── Given entries ──

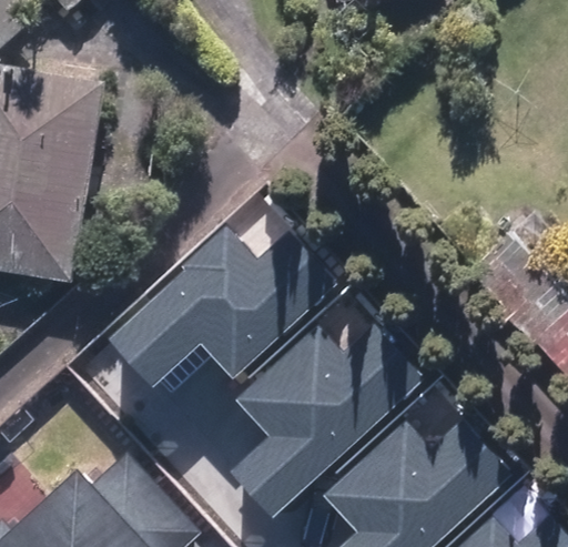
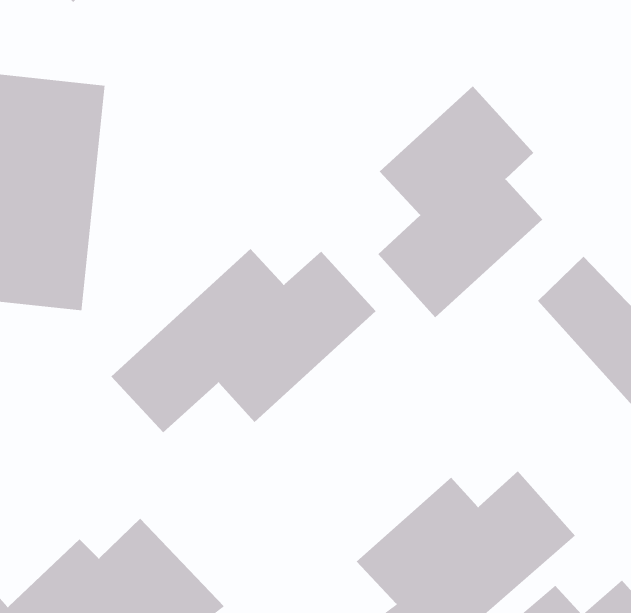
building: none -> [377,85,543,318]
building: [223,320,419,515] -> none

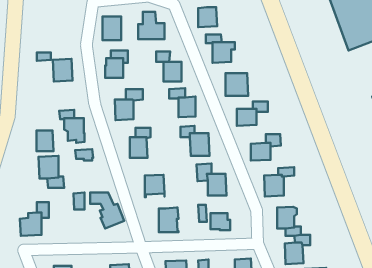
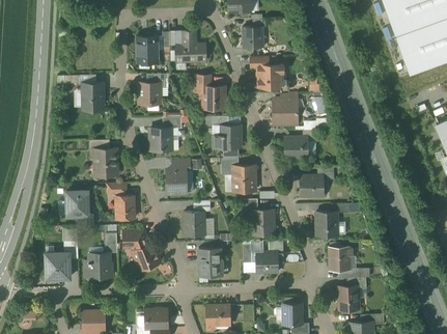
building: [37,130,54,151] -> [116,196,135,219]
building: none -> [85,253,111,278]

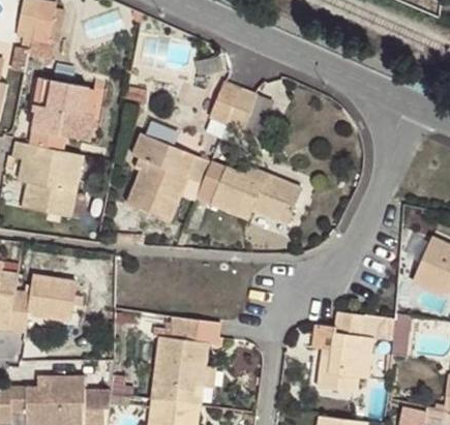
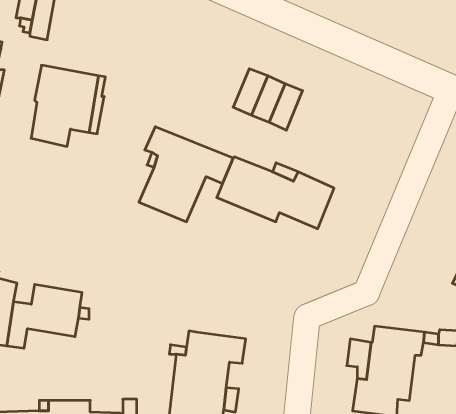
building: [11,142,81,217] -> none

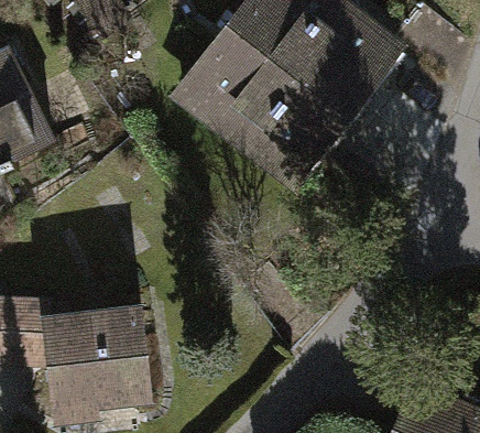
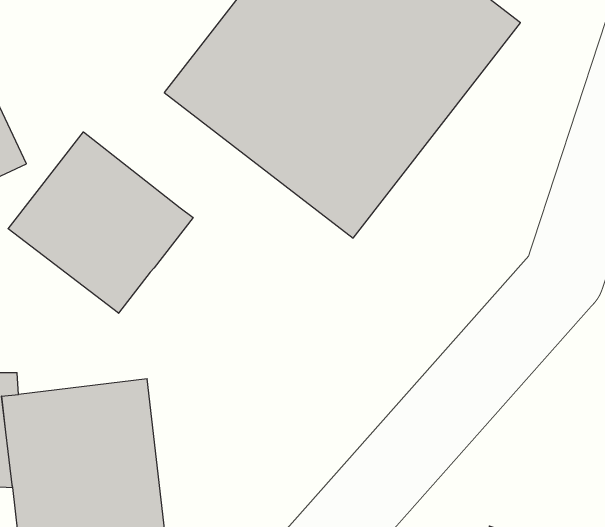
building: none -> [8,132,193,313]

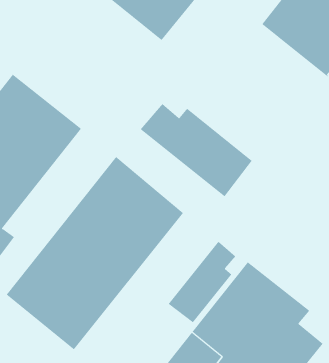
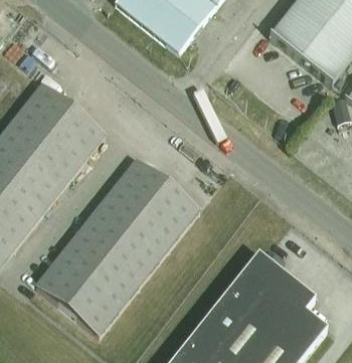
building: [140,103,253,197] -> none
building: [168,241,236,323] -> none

───

> **To-do item**
Starting at the line that contains "building: [140,103,253,197] -> none", copy each line through the last line of the listing, and copy nothing else.

> **Written response**
building: [140,103,253,197] -> none
building: [168,241,236,323] -> none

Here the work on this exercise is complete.